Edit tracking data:
==============================

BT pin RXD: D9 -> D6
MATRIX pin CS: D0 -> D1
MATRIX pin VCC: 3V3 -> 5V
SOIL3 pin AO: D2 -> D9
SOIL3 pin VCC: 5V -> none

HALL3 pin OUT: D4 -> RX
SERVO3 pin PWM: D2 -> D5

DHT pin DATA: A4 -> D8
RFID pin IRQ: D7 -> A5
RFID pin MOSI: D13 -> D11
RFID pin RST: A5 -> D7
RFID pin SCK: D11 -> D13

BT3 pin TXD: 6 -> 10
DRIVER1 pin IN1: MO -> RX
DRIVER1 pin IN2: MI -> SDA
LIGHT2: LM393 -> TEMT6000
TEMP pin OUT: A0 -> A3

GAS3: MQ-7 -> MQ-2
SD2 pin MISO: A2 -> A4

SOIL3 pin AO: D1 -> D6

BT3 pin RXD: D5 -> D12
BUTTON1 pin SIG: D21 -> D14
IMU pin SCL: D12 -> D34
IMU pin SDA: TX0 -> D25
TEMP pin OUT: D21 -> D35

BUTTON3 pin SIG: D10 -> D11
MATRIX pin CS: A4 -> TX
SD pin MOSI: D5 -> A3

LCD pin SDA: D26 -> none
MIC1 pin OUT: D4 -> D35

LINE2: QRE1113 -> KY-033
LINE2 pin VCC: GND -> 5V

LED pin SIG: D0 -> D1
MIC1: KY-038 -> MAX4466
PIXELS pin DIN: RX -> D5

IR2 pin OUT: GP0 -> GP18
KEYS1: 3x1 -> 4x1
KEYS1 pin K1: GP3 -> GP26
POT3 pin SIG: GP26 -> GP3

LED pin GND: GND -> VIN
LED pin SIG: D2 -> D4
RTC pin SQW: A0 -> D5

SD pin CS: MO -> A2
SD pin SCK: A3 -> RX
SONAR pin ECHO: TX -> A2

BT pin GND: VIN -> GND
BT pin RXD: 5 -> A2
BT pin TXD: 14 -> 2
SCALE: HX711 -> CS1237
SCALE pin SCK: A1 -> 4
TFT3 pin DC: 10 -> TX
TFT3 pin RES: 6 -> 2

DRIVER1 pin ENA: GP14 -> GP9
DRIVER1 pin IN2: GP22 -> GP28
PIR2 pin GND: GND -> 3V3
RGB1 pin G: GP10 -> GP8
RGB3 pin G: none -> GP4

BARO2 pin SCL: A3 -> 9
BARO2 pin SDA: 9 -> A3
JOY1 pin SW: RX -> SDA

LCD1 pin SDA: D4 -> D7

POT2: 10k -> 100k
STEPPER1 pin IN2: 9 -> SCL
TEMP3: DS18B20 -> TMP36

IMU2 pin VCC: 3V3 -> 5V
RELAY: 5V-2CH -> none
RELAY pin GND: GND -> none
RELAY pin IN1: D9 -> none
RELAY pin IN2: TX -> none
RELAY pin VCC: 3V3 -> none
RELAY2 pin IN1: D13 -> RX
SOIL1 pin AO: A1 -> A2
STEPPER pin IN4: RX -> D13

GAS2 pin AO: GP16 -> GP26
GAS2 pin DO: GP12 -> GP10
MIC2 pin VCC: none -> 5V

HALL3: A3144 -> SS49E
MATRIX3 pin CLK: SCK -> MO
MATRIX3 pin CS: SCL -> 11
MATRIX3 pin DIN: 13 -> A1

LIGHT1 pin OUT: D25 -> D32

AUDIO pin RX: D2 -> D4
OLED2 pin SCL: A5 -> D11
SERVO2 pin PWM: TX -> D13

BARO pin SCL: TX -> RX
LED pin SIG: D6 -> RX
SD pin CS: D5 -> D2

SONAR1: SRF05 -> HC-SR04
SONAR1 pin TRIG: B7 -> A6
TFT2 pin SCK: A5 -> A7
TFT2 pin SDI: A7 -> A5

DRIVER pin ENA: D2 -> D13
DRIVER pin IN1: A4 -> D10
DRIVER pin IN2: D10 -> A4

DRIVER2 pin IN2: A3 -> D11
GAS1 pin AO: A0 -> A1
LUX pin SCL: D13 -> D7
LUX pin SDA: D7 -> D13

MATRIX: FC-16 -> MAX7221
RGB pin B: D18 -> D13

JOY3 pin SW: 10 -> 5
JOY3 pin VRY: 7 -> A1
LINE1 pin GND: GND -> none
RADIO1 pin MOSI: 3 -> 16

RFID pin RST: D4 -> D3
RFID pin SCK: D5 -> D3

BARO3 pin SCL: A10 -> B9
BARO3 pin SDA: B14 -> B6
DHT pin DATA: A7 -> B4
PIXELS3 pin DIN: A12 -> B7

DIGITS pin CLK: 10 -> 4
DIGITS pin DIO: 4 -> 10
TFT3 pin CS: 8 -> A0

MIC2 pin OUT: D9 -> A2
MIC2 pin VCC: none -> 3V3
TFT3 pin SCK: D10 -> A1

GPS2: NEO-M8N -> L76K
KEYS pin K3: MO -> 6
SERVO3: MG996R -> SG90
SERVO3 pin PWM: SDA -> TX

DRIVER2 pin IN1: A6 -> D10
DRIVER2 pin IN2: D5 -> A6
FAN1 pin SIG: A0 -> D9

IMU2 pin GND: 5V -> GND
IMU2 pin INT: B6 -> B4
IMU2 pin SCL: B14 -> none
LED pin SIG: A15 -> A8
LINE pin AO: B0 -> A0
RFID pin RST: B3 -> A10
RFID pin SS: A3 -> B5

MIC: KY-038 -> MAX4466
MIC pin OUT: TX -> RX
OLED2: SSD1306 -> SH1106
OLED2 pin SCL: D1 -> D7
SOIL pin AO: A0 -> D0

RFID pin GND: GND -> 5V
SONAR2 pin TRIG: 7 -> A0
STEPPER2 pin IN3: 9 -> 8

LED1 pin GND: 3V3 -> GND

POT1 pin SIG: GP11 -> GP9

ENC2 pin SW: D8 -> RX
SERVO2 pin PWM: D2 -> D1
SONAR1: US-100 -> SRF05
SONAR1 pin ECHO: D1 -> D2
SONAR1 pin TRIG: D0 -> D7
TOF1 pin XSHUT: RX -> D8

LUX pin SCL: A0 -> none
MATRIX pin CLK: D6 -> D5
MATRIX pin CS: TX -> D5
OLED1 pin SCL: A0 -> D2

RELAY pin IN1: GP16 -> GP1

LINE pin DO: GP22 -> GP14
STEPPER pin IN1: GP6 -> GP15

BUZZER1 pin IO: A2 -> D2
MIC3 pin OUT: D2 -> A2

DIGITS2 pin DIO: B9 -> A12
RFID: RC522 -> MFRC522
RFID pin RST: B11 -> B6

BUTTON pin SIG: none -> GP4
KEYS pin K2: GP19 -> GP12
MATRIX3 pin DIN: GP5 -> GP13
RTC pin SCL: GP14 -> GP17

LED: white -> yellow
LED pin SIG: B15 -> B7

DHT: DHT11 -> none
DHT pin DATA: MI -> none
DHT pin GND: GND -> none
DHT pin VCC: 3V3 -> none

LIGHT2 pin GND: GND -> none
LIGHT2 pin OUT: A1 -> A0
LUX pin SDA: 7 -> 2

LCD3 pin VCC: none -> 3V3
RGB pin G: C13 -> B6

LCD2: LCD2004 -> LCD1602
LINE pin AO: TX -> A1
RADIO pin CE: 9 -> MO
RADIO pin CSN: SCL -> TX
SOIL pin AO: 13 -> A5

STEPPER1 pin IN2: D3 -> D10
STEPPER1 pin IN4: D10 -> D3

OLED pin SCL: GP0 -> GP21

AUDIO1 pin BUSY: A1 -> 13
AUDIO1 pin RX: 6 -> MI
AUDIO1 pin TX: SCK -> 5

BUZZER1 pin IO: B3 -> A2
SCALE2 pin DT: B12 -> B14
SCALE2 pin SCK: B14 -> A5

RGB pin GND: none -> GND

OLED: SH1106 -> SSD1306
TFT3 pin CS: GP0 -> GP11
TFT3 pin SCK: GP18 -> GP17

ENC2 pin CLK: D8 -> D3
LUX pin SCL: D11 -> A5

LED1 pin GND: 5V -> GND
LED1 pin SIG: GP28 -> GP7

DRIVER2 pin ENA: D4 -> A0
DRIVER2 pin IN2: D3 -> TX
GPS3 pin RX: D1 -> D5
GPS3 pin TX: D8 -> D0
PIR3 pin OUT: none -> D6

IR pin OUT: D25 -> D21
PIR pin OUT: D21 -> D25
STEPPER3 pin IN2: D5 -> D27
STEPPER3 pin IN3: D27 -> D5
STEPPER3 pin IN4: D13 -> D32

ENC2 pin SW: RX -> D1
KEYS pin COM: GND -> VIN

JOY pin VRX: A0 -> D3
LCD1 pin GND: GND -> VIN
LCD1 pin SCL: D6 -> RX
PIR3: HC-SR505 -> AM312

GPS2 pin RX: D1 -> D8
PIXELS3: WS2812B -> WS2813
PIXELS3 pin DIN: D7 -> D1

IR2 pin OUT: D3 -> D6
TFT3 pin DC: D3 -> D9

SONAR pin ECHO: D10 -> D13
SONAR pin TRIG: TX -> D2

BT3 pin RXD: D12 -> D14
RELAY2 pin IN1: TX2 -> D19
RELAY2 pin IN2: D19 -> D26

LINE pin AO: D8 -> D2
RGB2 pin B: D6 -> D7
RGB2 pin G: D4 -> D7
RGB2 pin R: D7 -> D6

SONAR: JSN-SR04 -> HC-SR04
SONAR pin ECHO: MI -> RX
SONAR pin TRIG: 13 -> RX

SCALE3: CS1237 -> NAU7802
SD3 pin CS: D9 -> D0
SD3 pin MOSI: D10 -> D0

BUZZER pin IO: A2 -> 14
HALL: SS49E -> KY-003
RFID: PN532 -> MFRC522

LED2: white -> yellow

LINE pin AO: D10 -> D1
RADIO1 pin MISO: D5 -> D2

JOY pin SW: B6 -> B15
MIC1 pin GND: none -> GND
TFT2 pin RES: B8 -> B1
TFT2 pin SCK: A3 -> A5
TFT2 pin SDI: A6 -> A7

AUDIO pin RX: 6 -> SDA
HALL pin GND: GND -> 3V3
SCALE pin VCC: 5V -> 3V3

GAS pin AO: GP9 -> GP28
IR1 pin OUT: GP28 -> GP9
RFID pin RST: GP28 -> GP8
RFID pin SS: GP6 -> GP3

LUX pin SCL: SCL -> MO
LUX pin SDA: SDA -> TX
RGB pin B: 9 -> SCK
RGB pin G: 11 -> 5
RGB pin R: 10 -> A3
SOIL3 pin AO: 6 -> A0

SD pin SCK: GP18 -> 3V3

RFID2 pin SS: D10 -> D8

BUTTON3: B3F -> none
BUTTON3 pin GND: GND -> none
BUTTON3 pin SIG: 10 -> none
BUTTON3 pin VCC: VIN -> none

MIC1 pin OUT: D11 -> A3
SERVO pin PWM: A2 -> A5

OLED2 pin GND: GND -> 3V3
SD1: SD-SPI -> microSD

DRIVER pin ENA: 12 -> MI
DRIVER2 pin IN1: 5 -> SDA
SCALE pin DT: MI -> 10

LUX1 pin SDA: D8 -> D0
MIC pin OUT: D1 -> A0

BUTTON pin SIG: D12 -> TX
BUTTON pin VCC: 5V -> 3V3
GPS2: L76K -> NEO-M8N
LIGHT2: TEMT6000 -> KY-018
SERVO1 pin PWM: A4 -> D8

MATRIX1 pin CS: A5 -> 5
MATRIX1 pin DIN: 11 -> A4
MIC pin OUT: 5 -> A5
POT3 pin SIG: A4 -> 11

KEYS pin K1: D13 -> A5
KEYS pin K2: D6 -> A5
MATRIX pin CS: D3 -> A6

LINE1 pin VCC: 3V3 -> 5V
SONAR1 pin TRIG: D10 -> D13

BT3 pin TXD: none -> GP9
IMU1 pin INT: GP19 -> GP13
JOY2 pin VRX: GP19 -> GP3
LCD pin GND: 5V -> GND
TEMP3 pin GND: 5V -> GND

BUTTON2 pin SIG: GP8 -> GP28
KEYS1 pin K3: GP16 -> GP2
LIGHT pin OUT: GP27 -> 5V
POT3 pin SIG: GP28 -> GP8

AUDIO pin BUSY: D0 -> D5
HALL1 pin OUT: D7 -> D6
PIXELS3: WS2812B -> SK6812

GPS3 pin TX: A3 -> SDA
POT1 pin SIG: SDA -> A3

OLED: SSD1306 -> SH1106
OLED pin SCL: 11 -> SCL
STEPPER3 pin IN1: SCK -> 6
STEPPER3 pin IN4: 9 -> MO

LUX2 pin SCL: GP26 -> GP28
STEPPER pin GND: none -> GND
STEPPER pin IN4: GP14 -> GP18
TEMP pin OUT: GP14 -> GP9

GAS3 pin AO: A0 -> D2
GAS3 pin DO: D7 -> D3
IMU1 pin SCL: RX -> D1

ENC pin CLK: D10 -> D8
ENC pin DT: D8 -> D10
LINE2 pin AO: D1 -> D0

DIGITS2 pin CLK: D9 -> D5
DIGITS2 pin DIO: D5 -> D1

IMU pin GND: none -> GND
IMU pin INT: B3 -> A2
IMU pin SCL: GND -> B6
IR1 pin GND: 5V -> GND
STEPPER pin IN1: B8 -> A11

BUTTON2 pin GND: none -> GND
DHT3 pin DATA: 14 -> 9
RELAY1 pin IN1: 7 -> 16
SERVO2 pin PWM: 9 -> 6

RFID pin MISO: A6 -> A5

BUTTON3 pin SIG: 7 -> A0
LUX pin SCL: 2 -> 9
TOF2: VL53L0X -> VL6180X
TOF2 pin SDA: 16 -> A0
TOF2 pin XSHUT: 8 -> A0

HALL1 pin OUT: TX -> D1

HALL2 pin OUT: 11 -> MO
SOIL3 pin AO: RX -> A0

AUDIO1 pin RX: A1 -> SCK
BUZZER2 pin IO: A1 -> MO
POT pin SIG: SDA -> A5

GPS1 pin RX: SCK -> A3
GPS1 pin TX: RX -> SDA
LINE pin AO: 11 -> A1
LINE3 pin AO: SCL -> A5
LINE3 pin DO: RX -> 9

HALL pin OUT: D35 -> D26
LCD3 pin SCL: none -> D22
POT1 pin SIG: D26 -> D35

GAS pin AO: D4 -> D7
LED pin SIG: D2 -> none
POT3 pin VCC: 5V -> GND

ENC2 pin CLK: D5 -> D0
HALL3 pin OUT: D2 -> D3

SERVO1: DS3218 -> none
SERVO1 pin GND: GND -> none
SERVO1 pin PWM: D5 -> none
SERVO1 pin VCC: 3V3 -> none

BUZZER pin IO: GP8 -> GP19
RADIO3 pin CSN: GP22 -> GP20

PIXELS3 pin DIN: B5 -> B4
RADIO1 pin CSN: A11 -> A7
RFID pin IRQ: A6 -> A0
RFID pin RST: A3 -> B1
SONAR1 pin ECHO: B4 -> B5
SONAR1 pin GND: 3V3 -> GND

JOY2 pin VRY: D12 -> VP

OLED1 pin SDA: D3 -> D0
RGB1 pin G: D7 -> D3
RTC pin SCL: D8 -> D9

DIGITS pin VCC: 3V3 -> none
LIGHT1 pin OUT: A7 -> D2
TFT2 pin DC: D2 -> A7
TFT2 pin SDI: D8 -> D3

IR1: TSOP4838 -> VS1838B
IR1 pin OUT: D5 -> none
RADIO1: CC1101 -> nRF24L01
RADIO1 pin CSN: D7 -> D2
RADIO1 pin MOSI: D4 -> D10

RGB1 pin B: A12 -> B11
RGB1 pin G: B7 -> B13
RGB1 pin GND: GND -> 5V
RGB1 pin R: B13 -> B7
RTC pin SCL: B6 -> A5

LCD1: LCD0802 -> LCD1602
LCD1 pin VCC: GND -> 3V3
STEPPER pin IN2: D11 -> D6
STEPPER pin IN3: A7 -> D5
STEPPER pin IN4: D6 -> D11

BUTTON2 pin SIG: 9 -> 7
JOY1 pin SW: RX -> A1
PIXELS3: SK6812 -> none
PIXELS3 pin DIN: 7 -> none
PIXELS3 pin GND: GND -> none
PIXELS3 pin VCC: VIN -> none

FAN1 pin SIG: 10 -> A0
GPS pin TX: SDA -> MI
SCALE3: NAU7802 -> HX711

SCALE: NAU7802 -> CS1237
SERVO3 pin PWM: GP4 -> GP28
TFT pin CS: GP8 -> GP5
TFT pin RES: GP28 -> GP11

==============================

What to do ▸
What you return must be an exact retyping of the lines above starting at the line with "LED pin GND: GND -> VIN" and ending at the line with "RELAY pin IN2: TX -> none", and nothing besides.

Written response ▸
LED pin GND: GND -> VIN
LED pin SIG: D2 -> D4
RTC pin SQW: A0 -> D5

SD pin CS: MO -> A2
SD pin SCK: A3 -> RX
SONAR pin ECHO: TX -> A2

BT pin GND: VIN -> GND
BT pin RXD: 5 -> A2
BT pin TXD: 14 -> 2
SCALE: HX711 -> CS1237
SCALE pin SCK: A1 -> 4
TFT3 pin DC: 10 -> TX
TFT3 pin RES: 6 -> 2

DRIVER1 pin ENA: GP14 -> GP9
DRIVER1 pin IN2: GP22 -> GP28
PIR2 pin GND: GND -> 3V3
RGB1 pin G: GP10 -> GP8
RGB3 pin G: none -> GP4

BARO2 pin SCL: A3 -> 9
BARO2 pin SDA: 9 -> A3
JOY1 pin SW: RX -> SDA

LCD1 pin SDA: D4 -> D7

POT2: 10k -> 100k
STEPPER1 pin IN2: 9 -> SCL
TEMP3: DS18B20 -> TMP36

IMU2 pin VCC: 3V3 -> 5V
RELAY: 5V-2CH -> none
RELAY pin GND: GND -> none
RELAY pin IN1: D9 -> none
RELAY pin IN2: TX -> none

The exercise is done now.